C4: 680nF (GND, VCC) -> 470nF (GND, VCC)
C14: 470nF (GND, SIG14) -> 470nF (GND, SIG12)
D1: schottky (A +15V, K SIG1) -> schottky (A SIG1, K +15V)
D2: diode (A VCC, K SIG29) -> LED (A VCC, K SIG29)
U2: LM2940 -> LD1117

- _Task statement_
Copy out each record word for word.

- _Exercise solution_
C4: 680nF (GND, VCC) -> 470nF (GND, VCC)
C14: 470nF (GND, SIG14) -> 470nF (GND, SIG12)
D1: schottky (A +15V, K SIG1) -> schottky (A SIG1, K +15V)
D2: diode (A VCC, K SIG29) -> LED (A VCC, K SIG29)
U2: LM2940 -> LD1117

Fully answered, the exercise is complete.